(Supplied information begins)

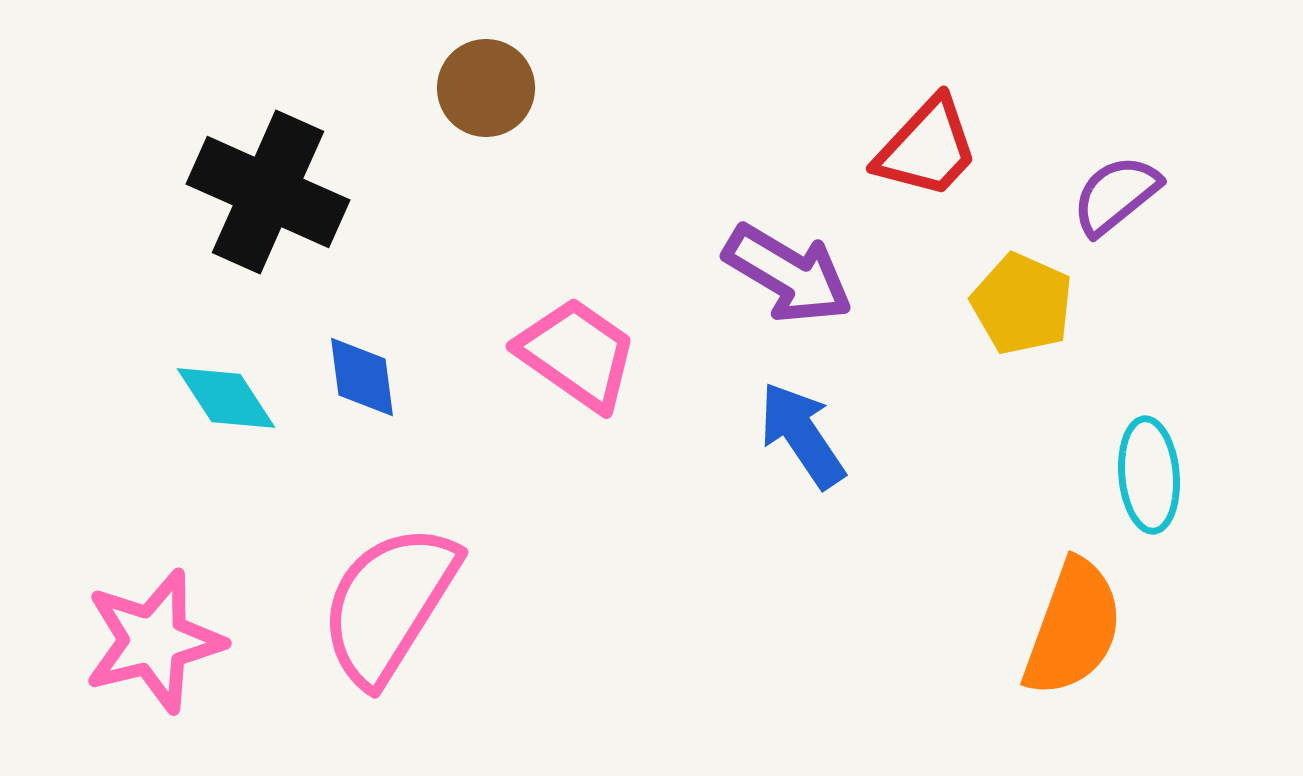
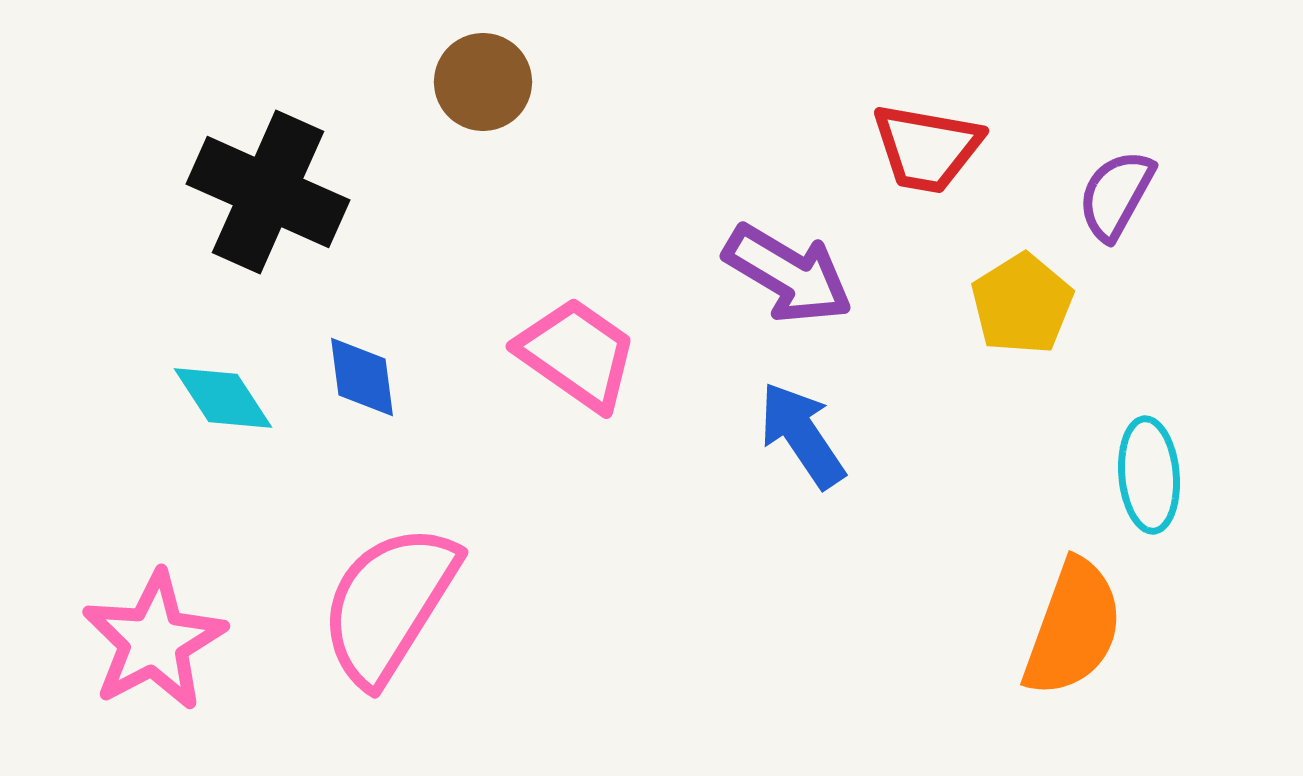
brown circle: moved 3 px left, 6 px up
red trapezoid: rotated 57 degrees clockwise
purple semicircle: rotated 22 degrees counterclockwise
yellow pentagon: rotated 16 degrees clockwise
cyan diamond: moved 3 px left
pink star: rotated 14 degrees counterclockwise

(Supplied information ends)
(Supplied information begins)

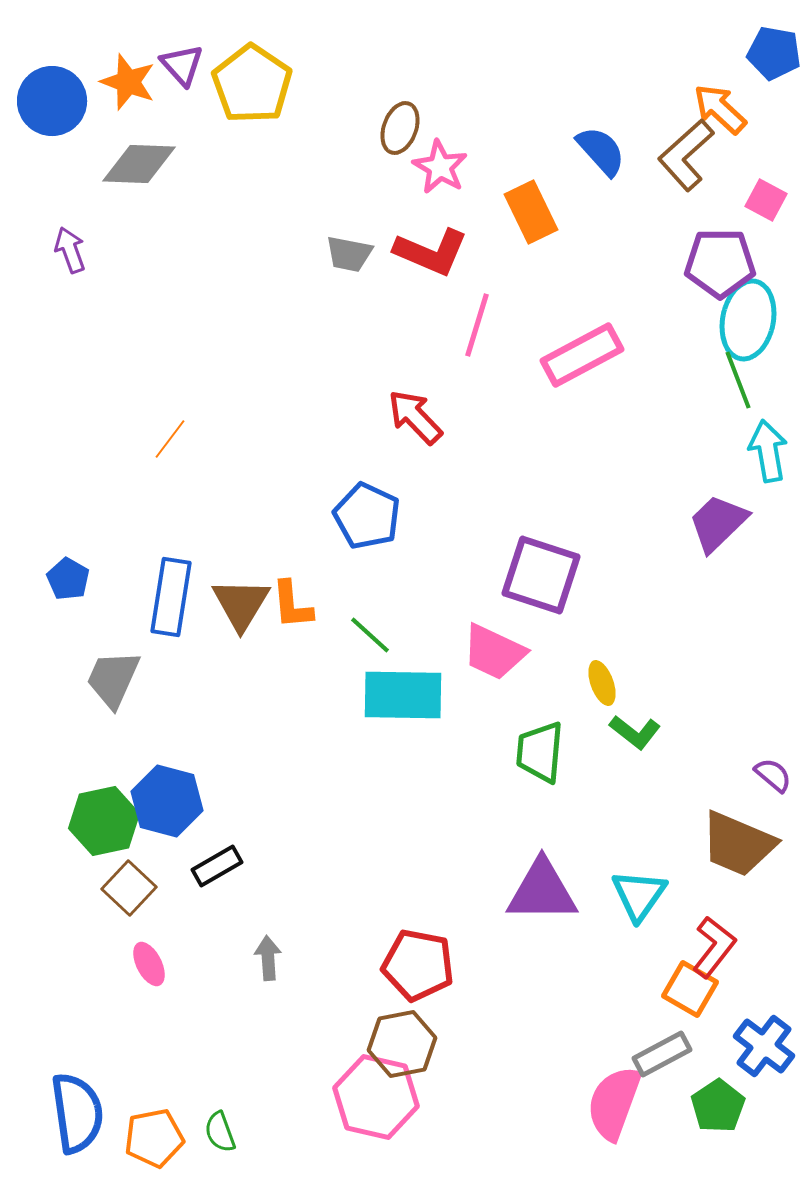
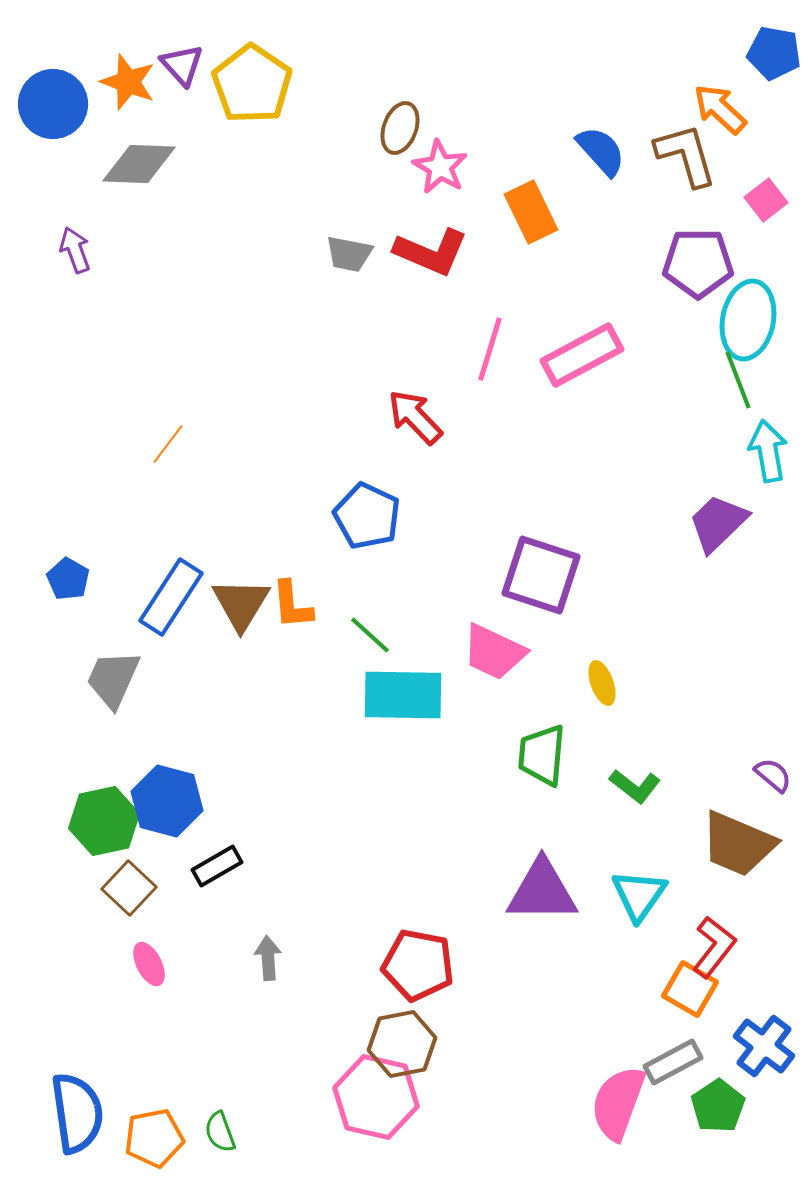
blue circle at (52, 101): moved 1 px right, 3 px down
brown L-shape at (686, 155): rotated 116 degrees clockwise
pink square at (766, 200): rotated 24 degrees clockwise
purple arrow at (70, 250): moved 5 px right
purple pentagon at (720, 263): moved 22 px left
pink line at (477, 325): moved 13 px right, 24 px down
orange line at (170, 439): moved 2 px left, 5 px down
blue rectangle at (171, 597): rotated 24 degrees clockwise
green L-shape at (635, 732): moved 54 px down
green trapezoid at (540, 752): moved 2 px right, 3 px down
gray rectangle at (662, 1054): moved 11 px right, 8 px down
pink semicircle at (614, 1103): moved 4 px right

(Supplied information ends)

* [What the task asks] Please give back exactly the lines of the listing above that run from the one containing "blue rectangle at" through the one containing "pink semicircle at", and only those.

* [Worked solution]
blue rectangle at (171, 597): rotated 24 degrees clockwise
green L-shape at (635, 732): moved 54 px down
green trapezoid at (540, 752): moved 2 px right, 3 px down
gray rectangle at (662, 1054): moved 11 px right, 8 px down
pink semicircle at (614, 1103): moved 4 px right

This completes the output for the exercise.